**Data extracts**
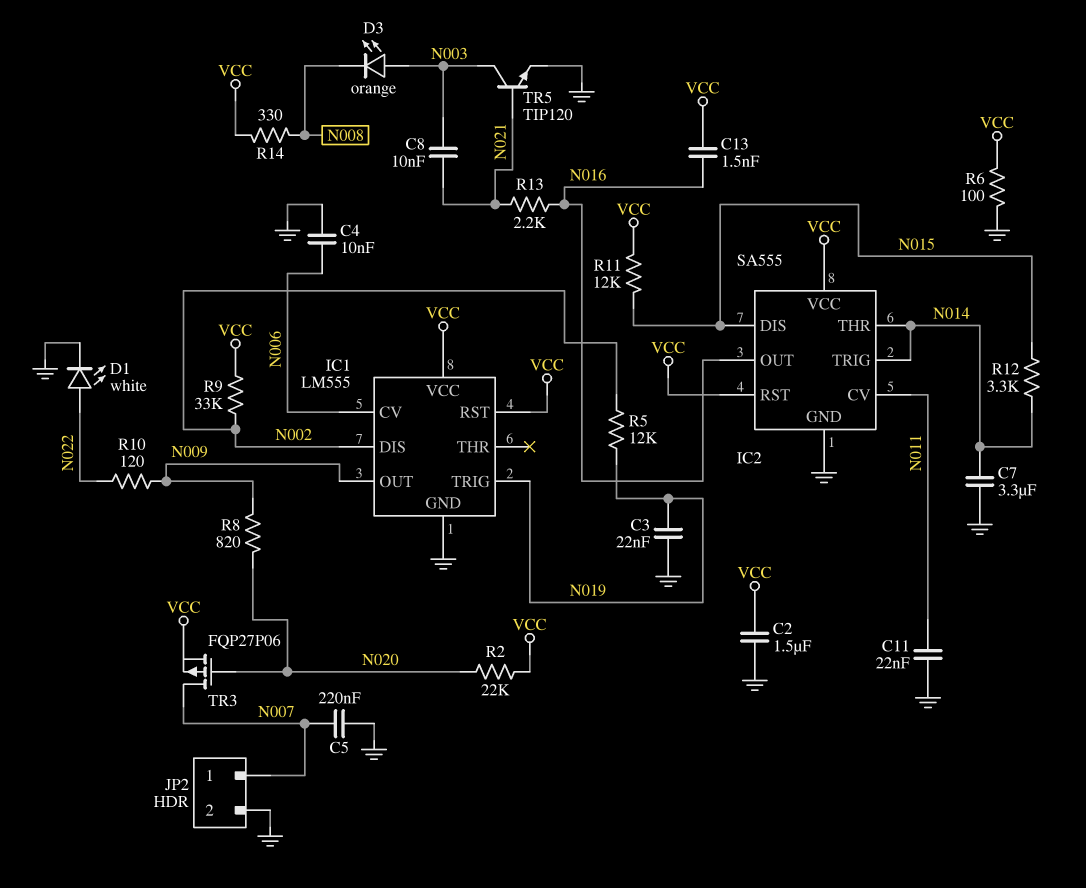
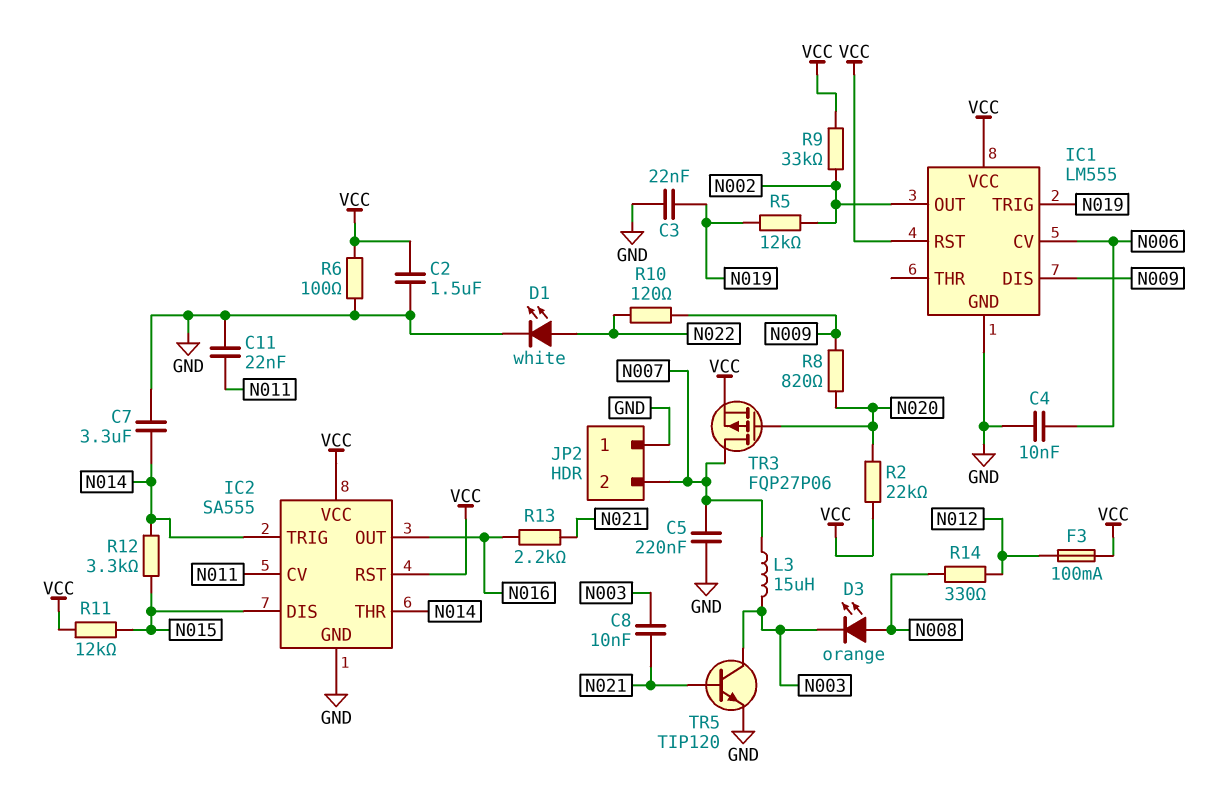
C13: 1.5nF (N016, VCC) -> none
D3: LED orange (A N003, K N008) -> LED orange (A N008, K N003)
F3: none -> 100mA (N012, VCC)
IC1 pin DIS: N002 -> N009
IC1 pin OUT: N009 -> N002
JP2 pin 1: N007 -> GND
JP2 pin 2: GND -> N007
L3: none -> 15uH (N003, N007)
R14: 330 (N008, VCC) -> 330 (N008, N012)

==

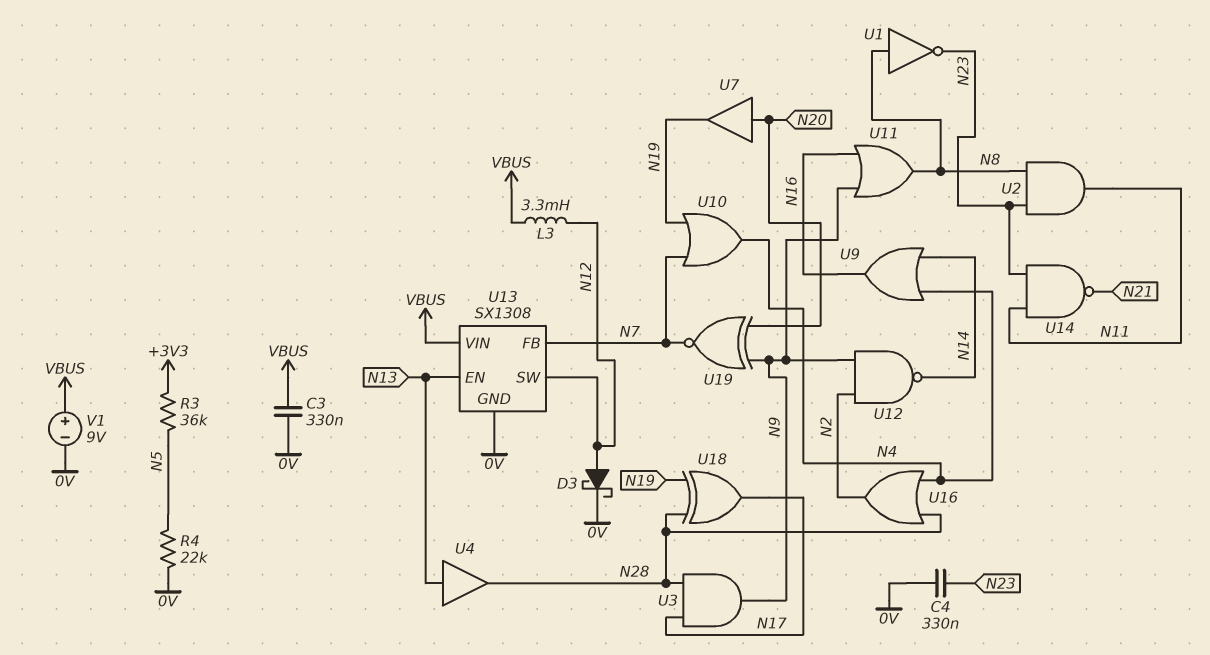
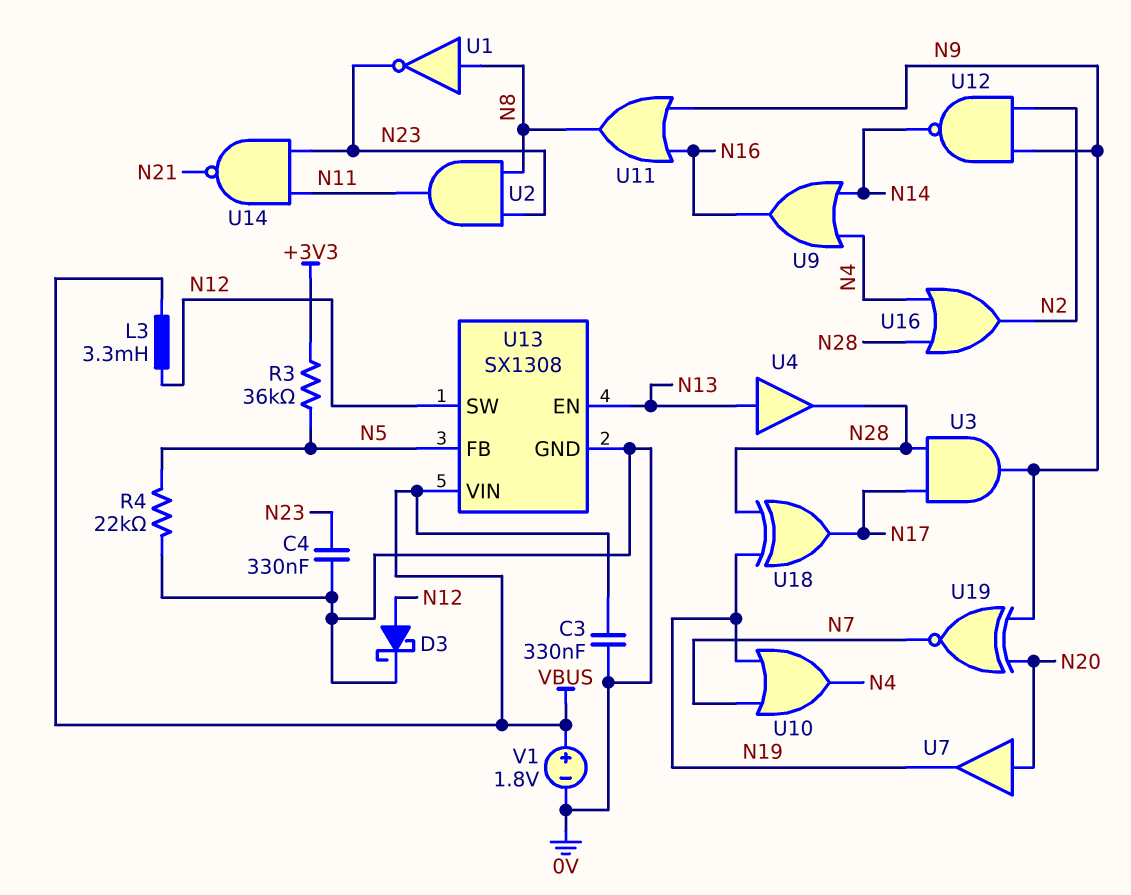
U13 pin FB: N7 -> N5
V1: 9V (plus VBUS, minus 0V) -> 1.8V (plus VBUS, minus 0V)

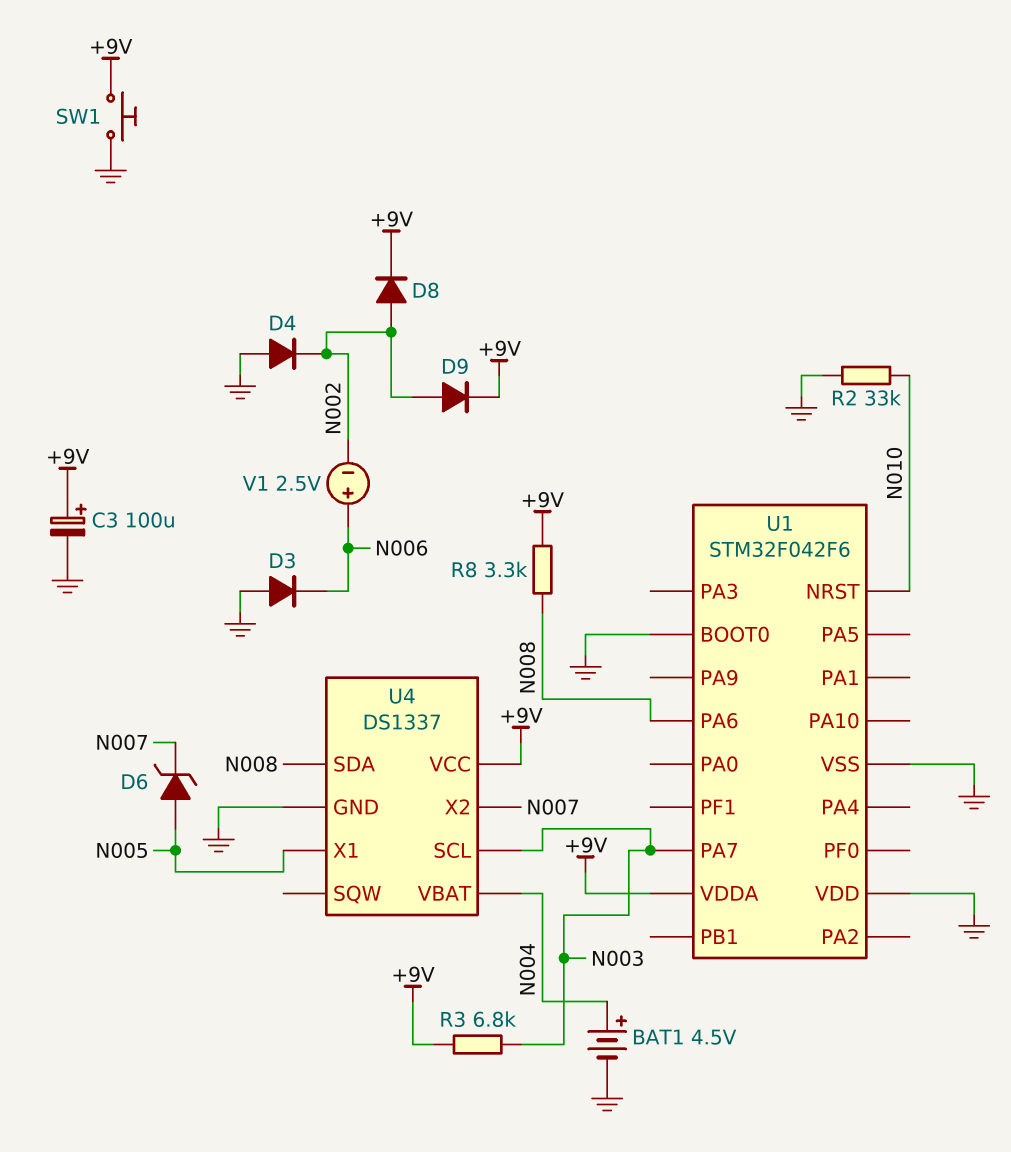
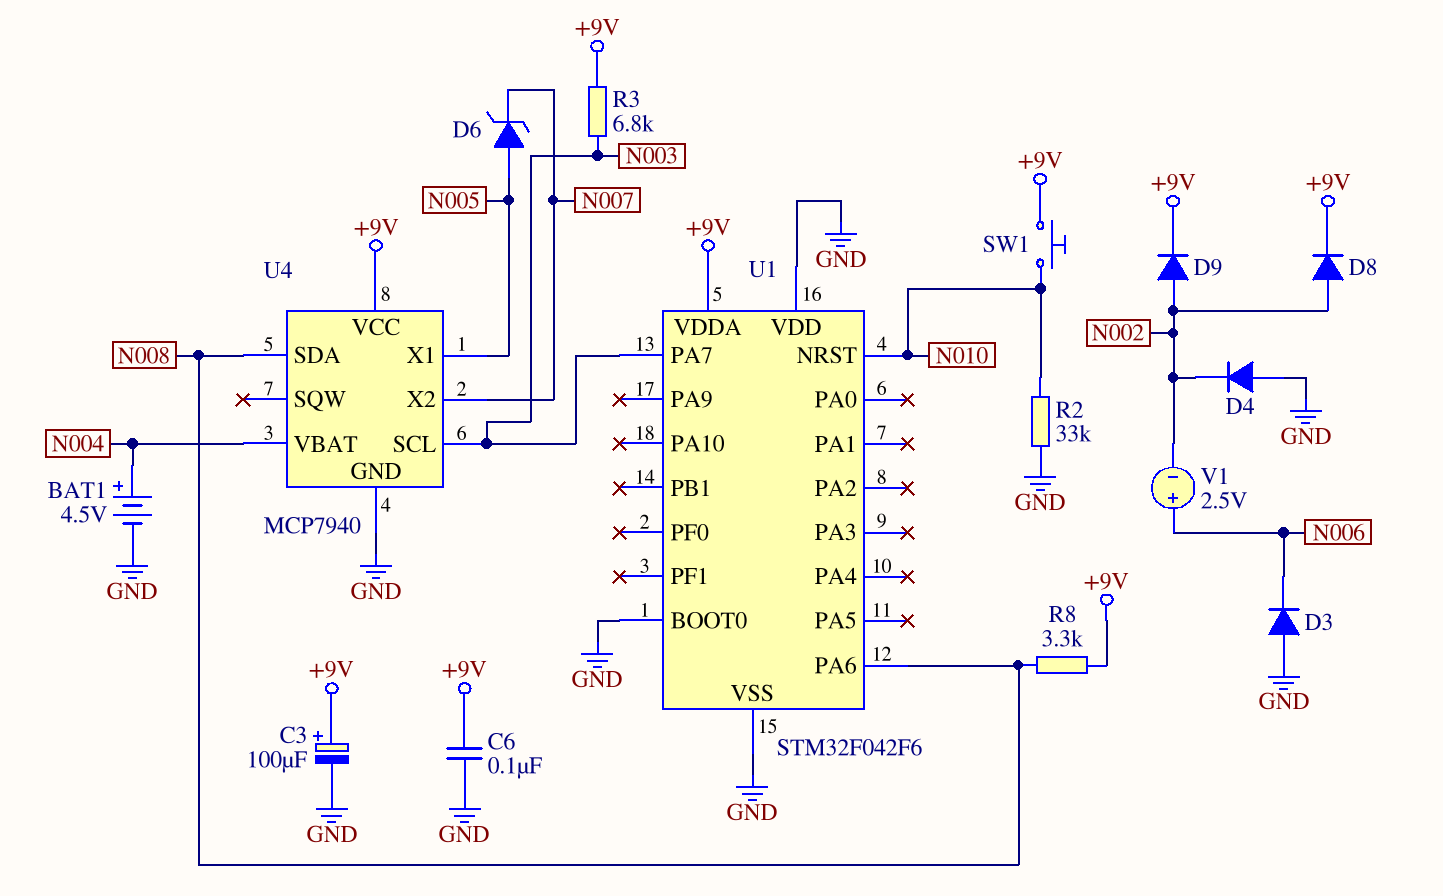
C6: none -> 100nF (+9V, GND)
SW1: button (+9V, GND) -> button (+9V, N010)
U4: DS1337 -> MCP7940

**Task brief**
Using the data above, print exactly the lines from the line that contains "IC1 pin OUT: N009 -> N002" through the line that contains "R14: 330 (N008, VCC) -> 330 (N008, N012)", with both included.

**Written solution**
IC1 pin OUT: N009 -> N002
JP2 pin 1: N007 -> GND
JP2 pin 2: GND -> N007
L3: none -> 15uH (N003, N007)
R14: 330 (N008, VCC) -> 330 (N008, N012)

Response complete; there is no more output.